## INPUT FOR THIS TASK

%%

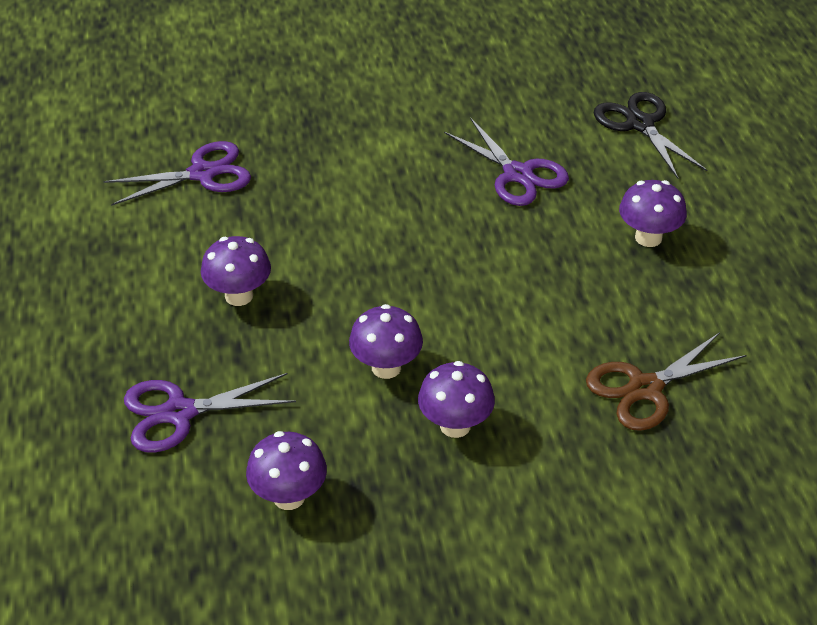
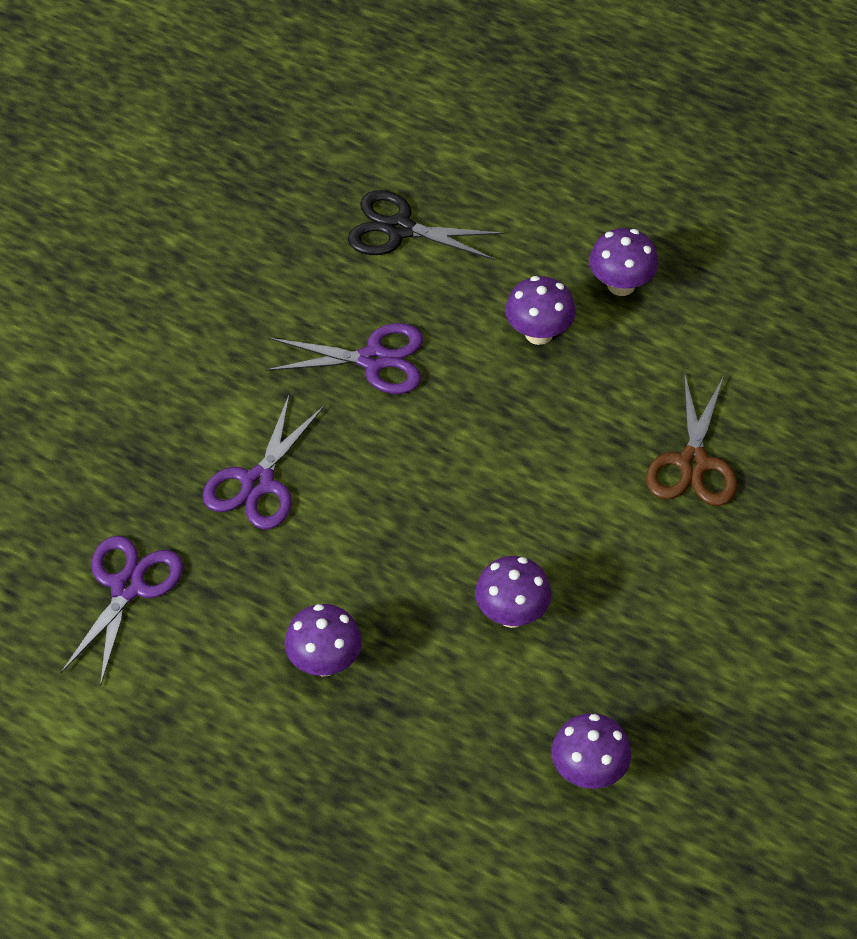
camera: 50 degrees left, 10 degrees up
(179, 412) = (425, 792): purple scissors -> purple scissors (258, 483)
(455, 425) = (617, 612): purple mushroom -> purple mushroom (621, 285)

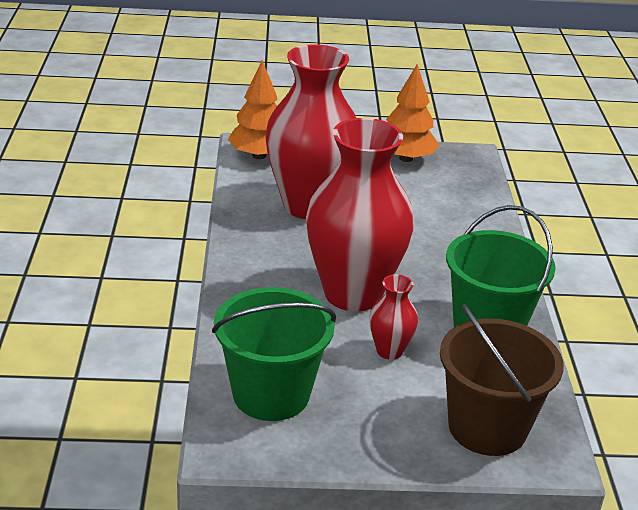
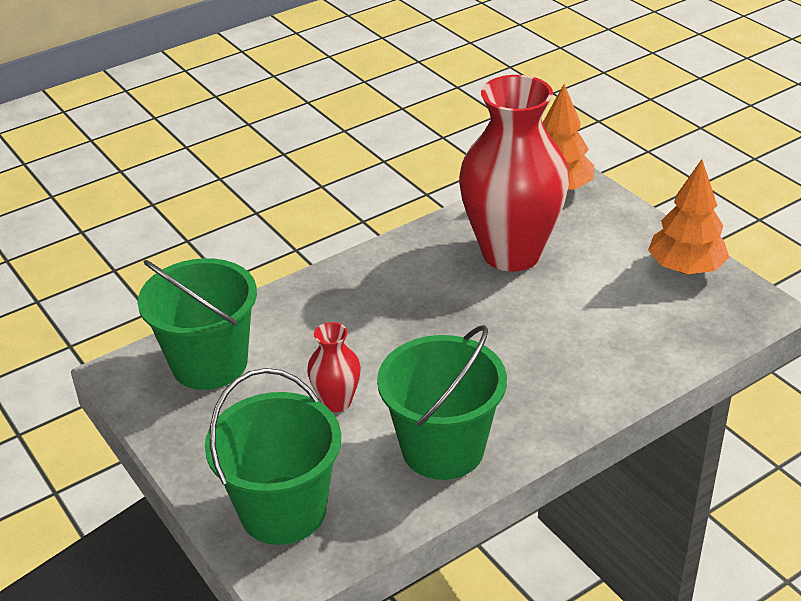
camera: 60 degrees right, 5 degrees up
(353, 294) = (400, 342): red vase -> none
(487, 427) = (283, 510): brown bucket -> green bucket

%%

## ACTIVITY
Your task is to set down the records shown above exactly, minus any pictures.

## ANSWER TO THIS TASK
camera: 50 degrees left, 10 degrees up
(179, 412) = (425, 792): purple scissors -> purple scissors (258, 483)
(455, 425) = (617, 612): purple mushroom -> purple mushroom (621, 285)

camera: 60 degrees right, 5 degrees up
(353, 294) = (400, 342): red vase -> none
(487, 427) = (283, 510): brown bucket -> green bucket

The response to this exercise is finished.